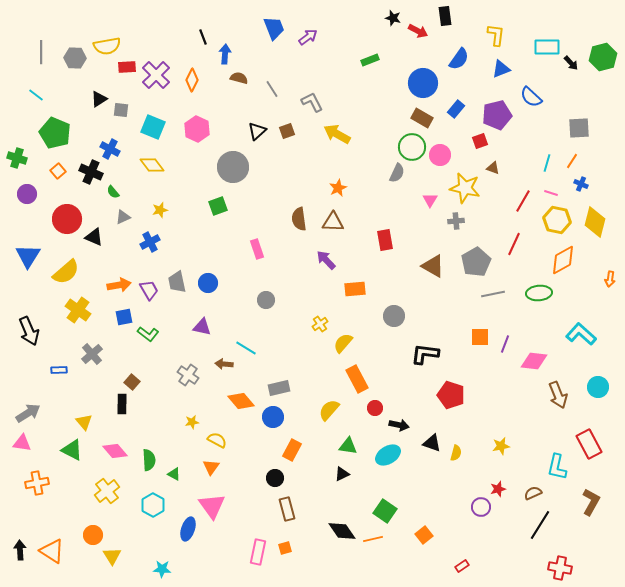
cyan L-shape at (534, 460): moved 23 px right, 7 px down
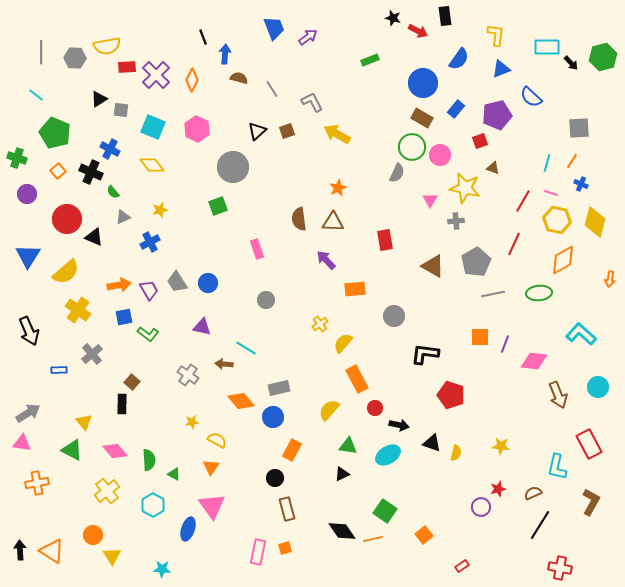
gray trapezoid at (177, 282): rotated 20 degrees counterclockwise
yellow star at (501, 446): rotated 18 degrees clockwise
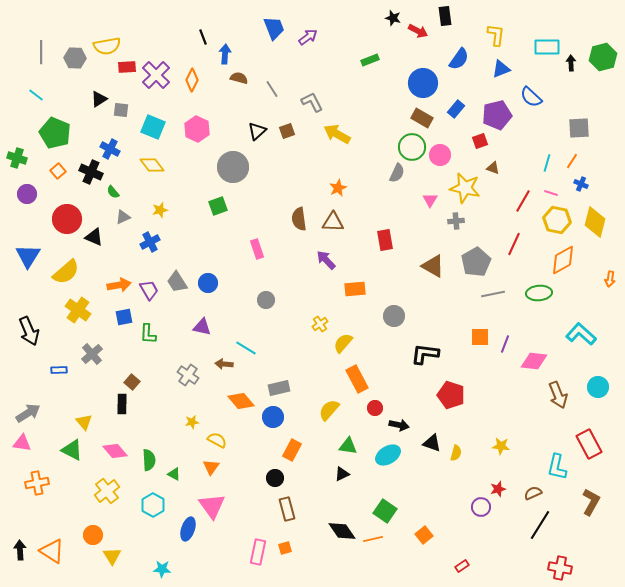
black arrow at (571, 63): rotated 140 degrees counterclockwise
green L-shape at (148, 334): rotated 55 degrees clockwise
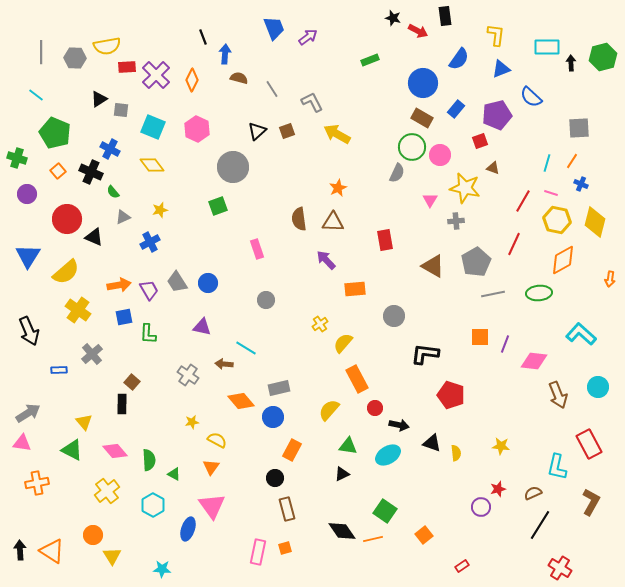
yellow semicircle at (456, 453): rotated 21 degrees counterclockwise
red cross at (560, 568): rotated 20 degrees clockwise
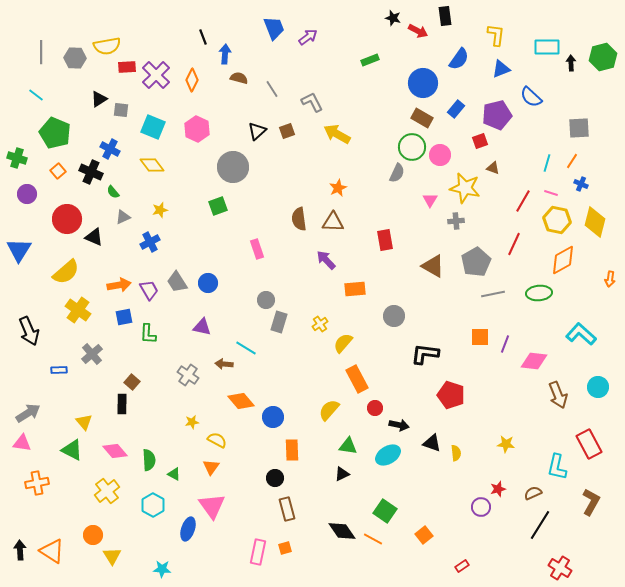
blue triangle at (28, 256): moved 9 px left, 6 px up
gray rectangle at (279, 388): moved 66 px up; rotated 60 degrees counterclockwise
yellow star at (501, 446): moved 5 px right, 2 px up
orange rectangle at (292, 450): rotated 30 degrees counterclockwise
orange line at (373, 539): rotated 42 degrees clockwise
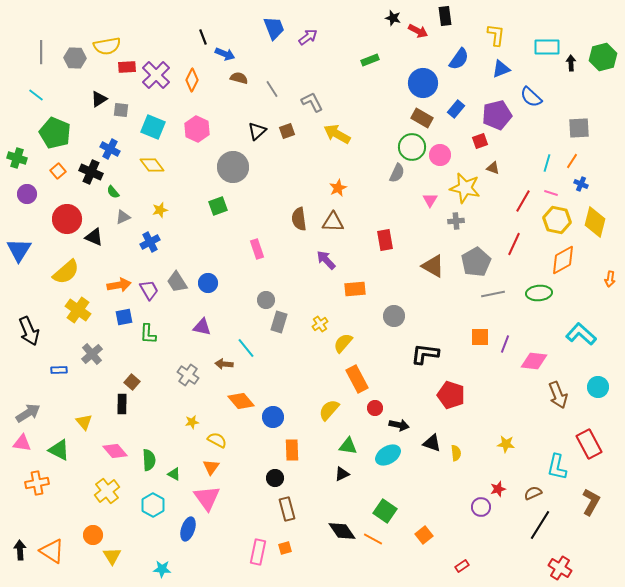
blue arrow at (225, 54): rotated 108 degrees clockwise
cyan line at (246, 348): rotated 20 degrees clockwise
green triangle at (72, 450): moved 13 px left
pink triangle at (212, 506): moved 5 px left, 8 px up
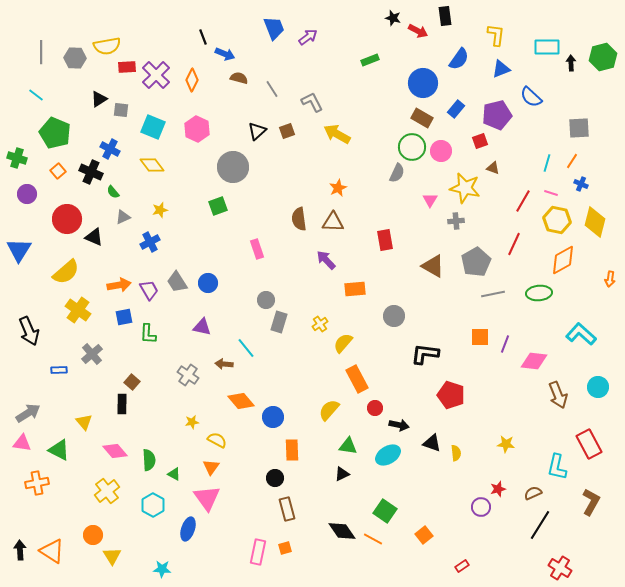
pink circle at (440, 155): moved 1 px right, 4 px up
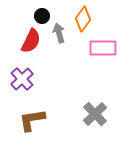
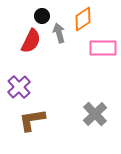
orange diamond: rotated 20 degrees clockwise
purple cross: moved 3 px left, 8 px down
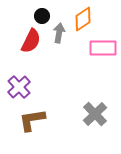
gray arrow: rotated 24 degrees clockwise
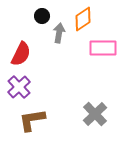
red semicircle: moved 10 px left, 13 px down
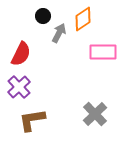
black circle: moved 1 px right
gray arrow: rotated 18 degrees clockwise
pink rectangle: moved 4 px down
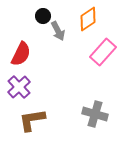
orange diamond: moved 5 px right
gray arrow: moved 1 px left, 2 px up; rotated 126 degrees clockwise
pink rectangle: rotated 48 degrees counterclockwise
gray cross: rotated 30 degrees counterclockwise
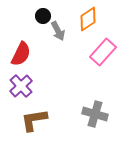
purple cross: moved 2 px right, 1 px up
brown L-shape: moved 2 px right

::::::::

▸ **GOAL**
In the data starting at the line that contains "gray arrow: rotated 24 degrees clockwise" and ending at the last line, change "pink rectangle" to "magenta rectangle". Write out those lines again with nothing else altered, and leave out the pictures.

▸ **TASK OUTPUT**
gray arrow: rotated 24 degrees clockwise
red semicircle: moved 10 px left, 13 px down
black circle: moved 1 px right
gray arrow: rotated 18 degrees clockwise
magenta rectangle: moved 4 px down
orange diamond: moved 5 px right
gray arrow: moved 1 px left, 2 px up; rotated 126 degrees clockwise
magenta rectangle: rotated 48 degrees counterclockwise
gray cross: rotated 30 degrees counterclockwise
purple cross: moved 2 px right, 1 px up
brown L-shape: moved 2 px right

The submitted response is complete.